Exercise instructions: Reply with exactly the lines from the one that contains "cyan cone G4 level 1 -> none" through the last line of the records below, and with no other lines.

Data listing:
◇ ◇ ◇ ◇ ◇ ◇ ◇

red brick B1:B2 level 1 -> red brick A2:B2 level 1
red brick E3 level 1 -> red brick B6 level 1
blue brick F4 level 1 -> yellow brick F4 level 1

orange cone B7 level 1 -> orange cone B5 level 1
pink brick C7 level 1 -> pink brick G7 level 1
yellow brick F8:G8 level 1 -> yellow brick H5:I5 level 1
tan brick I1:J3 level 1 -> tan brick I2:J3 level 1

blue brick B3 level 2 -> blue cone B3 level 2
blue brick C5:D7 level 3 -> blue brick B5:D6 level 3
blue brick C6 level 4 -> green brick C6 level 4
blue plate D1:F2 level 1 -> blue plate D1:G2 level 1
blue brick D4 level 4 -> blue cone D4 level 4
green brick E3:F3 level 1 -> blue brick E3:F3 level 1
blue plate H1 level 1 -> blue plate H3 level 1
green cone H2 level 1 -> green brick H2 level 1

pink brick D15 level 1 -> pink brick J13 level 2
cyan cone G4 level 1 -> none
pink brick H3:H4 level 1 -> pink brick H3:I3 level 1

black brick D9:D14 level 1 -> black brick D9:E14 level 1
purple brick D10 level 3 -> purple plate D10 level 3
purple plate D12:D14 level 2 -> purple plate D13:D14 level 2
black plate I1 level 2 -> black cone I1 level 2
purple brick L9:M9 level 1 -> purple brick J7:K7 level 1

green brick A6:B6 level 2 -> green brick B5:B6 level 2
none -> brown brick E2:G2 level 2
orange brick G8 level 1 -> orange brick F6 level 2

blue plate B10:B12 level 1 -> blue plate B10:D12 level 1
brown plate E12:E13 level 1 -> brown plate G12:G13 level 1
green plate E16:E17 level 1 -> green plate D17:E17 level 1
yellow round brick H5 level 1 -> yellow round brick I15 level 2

◇ ◇ ◇ ◇ ◇ ◇ ◇

Result of this task:
cyan cone G4 level 1 -> none
pink brick H3:H4 level 1 -> pink brick H3:I3 level 1

black brick D9:D14 level 1 -> black brick D9:E14 level 1
purple brick D10 level 3 -> purple plate D10 level 3
purple plate D12:D14 level 2 -> purple plate D13:D14 level 2
black plate I1 level 2 -> black cone I1 level 2
purple brick L9:M9 level 1 -> purple brick J7:K7 level 1

green brick A6:B6 level 2 -> green brick B5:B6 level 2
none -> brown brick E2:G2 level 2
orange brick G8 level 1 -> orange brick F6 level 2

blue plate B10:B12 level 1 -> blue plate B10:D12 level 1
brown plate E12:E13 level 1 -> brown plate G12:G13 level 1
green plate E16:E17 level 1 -> green plate D17:E17 level 1
yellow round brick H5 level 1 -> yellow round brick I15 level 2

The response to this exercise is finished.